> [Exercise aim]: Print the lines that run from the line with "(303, 661) = (662, 308): none -> green hat" to the line with "(539, 200) = (230, 158): brown", keeping both end lines, exactly as they appear in the entries below, and nothing else.

> [Available records]:
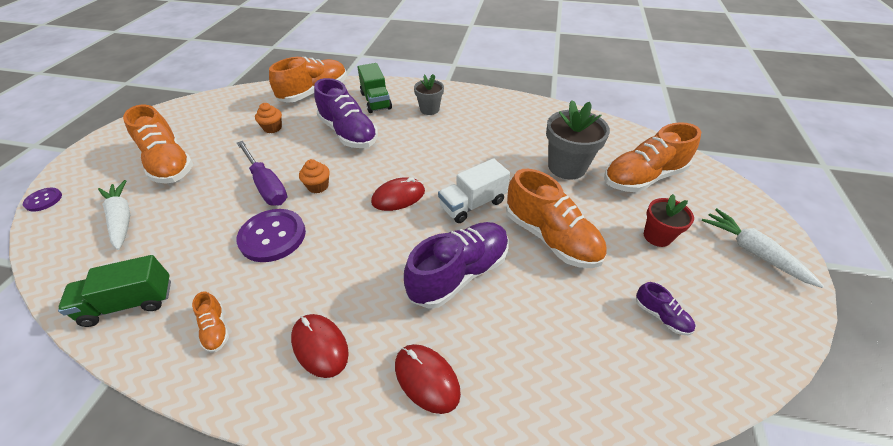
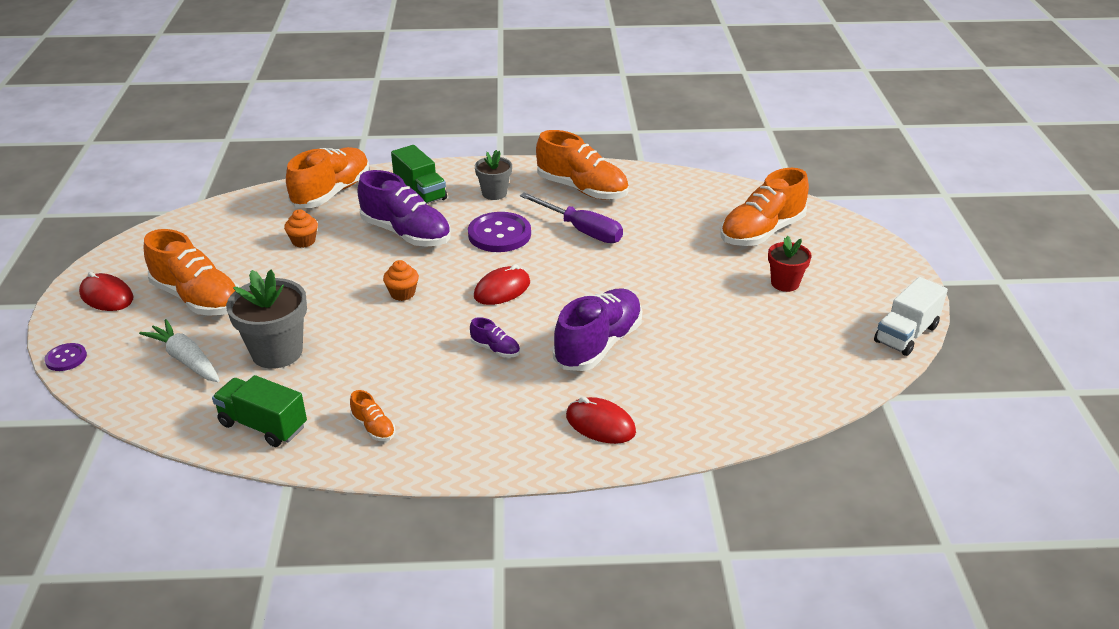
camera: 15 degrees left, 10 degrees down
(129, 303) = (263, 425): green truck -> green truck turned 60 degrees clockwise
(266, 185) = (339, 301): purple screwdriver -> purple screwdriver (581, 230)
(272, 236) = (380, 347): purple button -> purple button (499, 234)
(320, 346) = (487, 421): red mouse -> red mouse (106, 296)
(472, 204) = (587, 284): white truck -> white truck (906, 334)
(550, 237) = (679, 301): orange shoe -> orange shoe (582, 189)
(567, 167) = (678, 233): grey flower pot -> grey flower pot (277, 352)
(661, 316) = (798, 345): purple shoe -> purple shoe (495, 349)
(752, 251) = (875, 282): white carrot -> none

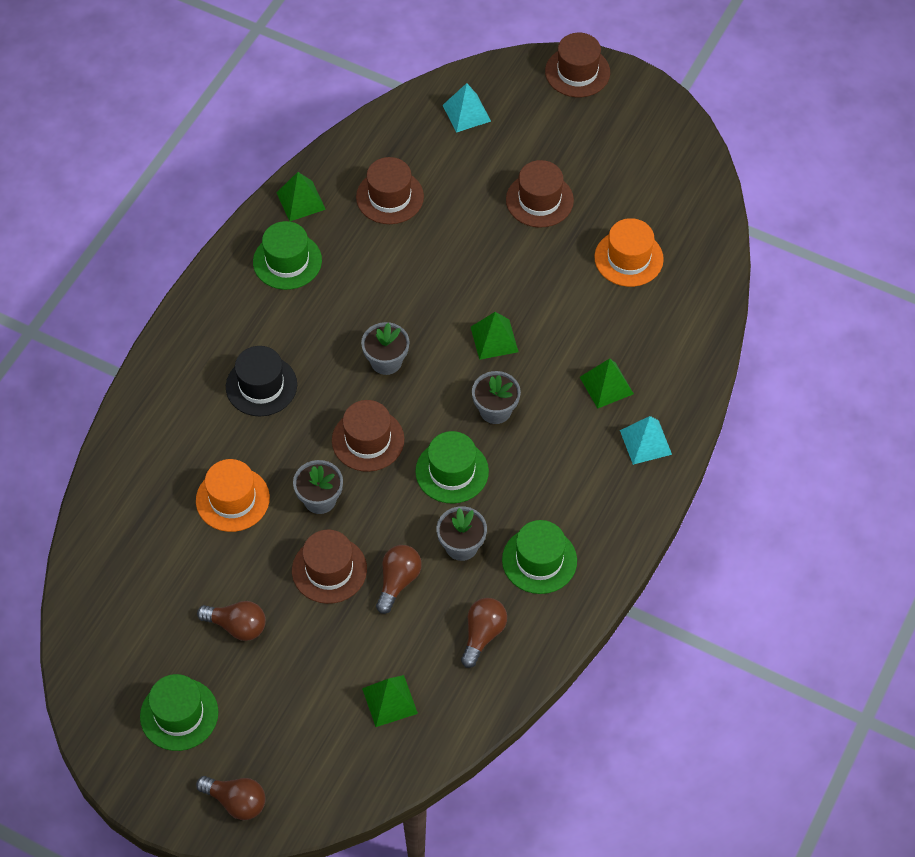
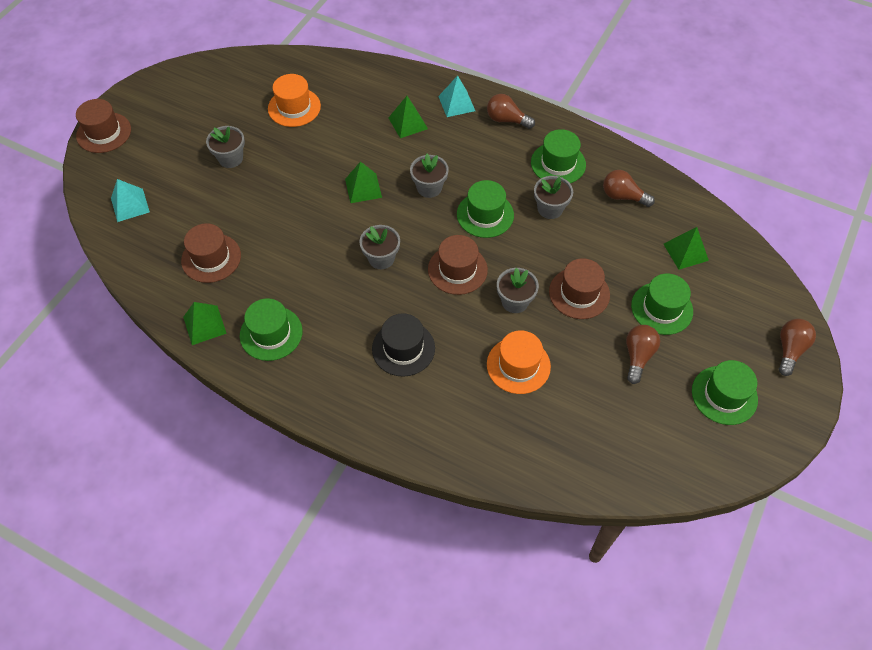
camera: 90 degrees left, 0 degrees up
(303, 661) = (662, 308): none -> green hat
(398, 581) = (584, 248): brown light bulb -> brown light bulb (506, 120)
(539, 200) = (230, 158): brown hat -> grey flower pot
==
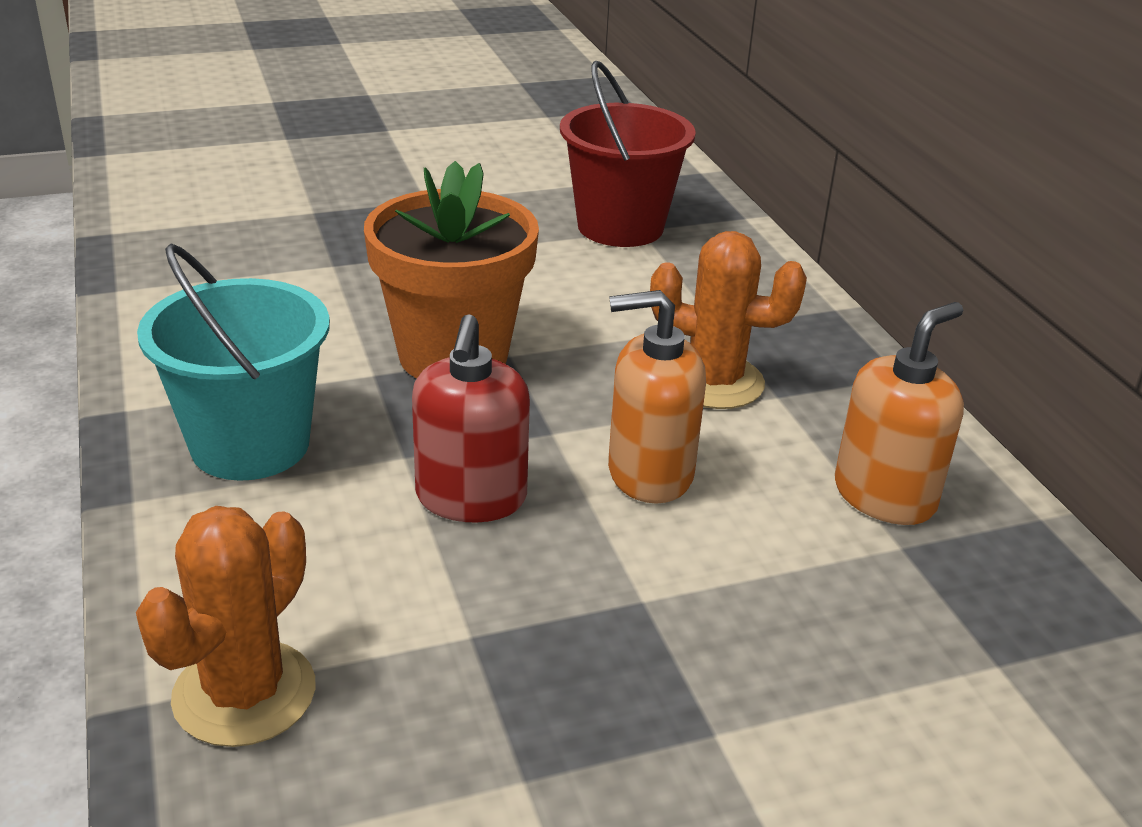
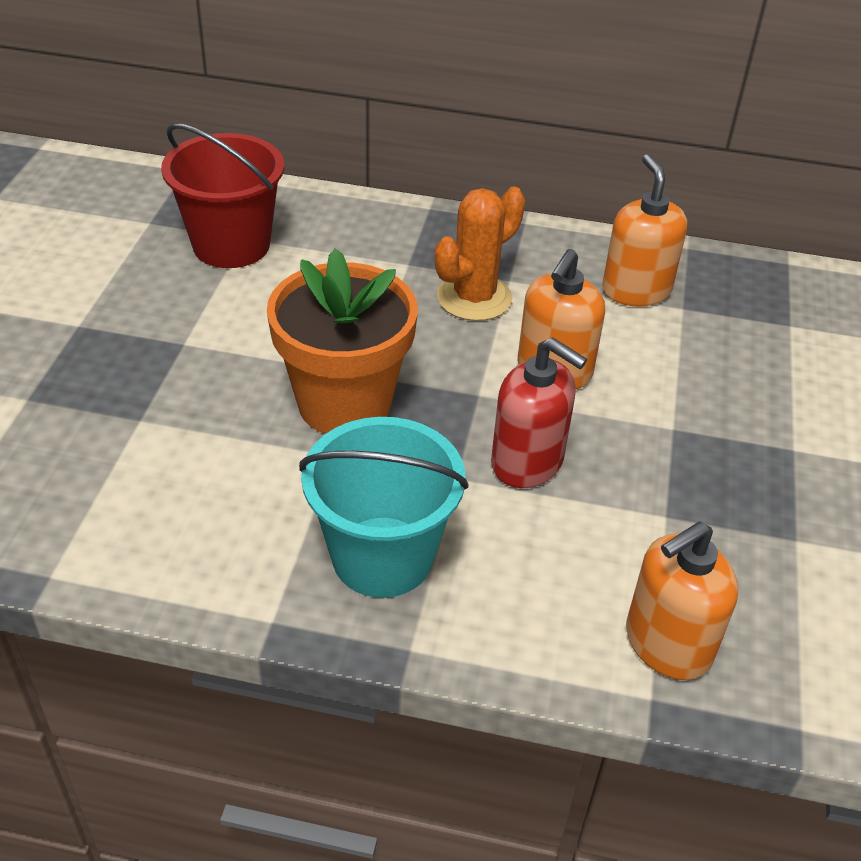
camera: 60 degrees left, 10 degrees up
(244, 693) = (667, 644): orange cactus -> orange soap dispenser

> [Result of the task]:
(303, 661) = (662, 308): none -> green hat
(398, 581) = (584, 248): brown light bulb -> brown light bulb (506, 120)
(539, 200) = (230, 158): brown hat -> grey flower pot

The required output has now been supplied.